BRIEF
Here are the records. Write out exactly the lines between the one holding "DRIVER3 pin ENA: 4 -> 9" and the one holding "LCD pin VCC: 3V3 -> none", inclusive.

[Stored items]
============
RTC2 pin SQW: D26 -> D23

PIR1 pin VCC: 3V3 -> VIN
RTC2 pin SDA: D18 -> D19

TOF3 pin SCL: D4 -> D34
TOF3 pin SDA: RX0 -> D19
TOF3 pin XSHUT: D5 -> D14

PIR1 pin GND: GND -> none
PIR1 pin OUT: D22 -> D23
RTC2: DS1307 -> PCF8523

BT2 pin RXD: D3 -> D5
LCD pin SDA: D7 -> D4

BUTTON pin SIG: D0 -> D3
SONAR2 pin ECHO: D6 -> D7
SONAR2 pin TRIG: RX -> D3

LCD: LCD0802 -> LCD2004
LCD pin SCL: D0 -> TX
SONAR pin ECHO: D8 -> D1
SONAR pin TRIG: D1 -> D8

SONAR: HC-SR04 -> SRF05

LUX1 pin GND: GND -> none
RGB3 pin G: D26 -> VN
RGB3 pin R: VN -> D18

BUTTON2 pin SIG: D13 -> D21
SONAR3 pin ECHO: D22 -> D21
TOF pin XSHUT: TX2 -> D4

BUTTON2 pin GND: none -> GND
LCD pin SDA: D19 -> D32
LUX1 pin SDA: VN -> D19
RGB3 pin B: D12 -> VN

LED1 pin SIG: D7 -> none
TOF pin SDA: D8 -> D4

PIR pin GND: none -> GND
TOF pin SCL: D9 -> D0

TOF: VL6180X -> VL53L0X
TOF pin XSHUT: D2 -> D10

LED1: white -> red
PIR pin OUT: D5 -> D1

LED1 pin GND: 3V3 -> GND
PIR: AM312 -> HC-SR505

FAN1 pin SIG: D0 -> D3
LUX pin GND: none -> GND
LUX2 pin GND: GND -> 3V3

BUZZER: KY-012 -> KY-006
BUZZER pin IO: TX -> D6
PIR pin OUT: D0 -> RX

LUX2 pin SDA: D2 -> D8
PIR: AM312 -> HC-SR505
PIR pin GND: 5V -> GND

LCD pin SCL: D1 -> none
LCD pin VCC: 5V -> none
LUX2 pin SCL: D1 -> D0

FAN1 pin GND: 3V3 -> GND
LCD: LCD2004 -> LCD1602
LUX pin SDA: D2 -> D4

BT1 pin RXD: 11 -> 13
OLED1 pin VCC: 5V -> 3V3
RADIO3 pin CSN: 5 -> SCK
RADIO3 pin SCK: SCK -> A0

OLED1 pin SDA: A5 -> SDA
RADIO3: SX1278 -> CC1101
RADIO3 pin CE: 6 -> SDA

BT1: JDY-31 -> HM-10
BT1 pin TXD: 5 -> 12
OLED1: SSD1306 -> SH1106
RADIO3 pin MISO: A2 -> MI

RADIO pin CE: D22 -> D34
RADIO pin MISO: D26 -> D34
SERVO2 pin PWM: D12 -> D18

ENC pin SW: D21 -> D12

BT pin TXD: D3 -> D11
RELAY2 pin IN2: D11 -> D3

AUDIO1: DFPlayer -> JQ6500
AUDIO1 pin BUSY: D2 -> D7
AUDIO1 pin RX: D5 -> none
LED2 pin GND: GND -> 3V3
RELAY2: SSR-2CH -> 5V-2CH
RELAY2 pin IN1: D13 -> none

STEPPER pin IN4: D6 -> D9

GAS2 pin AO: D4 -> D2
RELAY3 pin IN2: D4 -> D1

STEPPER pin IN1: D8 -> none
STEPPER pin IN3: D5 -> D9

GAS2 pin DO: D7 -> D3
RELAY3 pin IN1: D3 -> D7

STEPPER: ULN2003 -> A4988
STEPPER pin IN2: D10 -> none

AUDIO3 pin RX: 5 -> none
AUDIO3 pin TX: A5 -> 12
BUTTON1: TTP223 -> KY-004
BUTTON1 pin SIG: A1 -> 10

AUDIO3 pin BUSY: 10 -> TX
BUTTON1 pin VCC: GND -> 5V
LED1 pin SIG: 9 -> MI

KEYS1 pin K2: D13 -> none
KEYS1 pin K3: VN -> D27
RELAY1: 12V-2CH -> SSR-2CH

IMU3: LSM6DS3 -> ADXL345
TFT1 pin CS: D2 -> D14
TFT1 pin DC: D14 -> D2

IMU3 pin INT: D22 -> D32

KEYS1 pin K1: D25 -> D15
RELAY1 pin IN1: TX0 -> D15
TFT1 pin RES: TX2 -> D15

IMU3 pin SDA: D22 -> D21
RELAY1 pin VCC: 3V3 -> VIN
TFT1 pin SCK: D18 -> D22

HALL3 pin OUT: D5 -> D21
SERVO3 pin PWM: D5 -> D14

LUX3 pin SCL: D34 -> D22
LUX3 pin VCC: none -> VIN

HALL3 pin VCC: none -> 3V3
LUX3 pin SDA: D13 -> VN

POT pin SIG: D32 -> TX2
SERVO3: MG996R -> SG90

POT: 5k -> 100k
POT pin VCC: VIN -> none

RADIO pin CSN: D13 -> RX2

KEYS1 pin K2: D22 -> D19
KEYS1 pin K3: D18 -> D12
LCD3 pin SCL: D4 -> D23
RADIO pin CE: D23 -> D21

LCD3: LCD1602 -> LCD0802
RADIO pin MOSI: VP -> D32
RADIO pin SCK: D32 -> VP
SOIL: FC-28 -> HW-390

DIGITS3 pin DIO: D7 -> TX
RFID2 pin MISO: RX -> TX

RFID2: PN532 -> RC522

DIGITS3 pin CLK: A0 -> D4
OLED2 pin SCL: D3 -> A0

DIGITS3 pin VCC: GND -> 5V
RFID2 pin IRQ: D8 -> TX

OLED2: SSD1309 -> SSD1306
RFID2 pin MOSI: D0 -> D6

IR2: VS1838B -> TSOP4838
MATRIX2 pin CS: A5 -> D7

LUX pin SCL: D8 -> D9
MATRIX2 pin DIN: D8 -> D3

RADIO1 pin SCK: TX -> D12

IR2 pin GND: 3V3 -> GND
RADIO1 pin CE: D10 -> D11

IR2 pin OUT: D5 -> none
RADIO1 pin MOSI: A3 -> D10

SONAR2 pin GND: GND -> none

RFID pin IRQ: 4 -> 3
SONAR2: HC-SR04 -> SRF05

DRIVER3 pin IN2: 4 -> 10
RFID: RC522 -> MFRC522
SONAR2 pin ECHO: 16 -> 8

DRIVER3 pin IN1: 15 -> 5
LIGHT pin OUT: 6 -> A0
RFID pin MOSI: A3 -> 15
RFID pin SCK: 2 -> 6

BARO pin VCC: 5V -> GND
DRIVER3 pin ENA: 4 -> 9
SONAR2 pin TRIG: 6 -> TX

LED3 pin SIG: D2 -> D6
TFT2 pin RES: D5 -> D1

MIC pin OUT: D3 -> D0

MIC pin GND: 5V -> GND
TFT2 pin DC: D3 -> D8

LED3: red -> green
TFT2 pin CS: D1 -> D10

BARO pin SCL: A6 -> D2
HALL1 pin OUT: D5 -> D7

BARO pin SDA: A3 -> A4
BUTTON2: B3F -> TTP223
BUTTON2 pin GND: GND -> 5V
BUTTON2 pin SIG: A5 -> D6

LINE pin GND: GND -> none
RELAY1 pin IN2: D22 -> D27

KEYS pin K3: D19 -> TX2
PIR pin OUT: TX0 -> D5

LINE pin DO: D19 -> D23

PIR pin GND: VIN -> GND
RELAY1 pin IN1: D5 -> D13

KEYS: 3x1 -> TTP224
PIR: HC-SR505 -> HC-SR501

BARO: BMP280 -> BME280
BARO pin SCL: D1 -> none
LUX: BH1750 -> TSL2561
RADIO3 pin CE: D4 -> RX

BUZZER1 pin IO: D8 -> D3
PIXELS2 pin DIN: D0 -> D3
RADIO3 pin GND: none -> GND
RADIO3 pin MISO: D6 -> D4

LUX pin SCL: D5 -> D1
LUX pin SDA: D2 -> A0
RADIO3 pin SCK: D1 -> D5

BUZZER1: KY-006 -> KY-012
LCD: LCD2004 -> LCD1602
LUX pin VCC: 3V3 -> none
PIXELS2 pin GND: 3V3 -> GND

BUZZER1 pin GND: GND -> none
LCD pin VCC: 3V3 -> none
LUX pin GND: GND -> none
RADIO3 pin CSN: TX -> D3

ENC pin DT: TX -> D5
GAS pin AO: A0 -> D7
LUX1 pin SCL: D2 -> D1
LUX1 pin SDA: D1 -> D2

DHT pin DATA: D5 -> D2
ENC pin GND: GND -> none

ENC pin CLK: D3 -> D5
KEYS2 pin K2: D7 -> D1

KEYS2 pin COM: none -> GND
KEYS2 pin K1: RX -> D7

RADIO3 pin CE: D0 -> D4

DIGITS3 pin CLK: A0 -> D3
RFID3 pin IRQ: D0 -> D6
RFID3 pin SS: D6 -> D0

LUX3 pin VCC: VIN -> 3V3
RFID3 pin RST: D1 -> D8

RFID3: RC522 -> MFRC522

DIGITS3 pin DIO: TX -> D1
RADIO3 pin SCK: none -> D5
============
RESPONSE TO THIS TASK
DRIVER3 pin ENA: 4 -> 9
SONAR2 pin TRIG: 6 -> TX

LED3 pin SIG: D2 -> D6
TFT2 pin RES: D5 -> D1

MIC pin OUT: D3 -> D0

MIC pin GND: 5V -> GND
TFT2 pin DC: D3 -> D8

LED3: red -> green
TFT2 pin CS: D1 -> D10

BARO pin SCL: A6 -> D2
HALL1 pin OUT: D5 -> D7

BARO pin SDA: A3 -> A4
BUTTON2: B3F -> TTP223
BUTTON2 pin GND: GND -> 5V
BUTTON2 pin SIG: A5 -> D6

LINE pin GND: GND -> none
RELAY1 pin IN2: D22 -> D27

KEYS pin K3: D19 -> TX2
PIR pin OUT: TX0 -> D5

LINE pin DO: D19 -> D23

PIR pin GND: VIN -> GND
RELAY1 pin IN1: D5 -> D13

KEYS: 3x1 -> TTP224
PIR: HC-SR505 -> HC-SR501

BARO: BMP280 -> BME280
BARO pin SCL: D1 -> none
LUX: BH1750 -> TSL2561
RADIO3 pin CE: D4 -> RX

BUZZER1 pin IO: D8 -> D3
PIXELS2 pin DIN: D0 -> D3
RADIO3 pin GND: none -> GND
RADIO3 pin MISO: D6 -> D4

LUX pin SCL: D5 -> D1
LUX pin SDA: D2 -> A0
RADIO3 pin SCK: D1 -> D5

BUZZER1: KY-006 -> KY-012
LCD: LCD2004 -> LCD1602
LUX pin VCC: 3V3 -> none
PIXELS2 pin GND: 3V3 -> GND

BUZZER1 pin GND: GND -> none
LCD pin VCC: 3V3 -> none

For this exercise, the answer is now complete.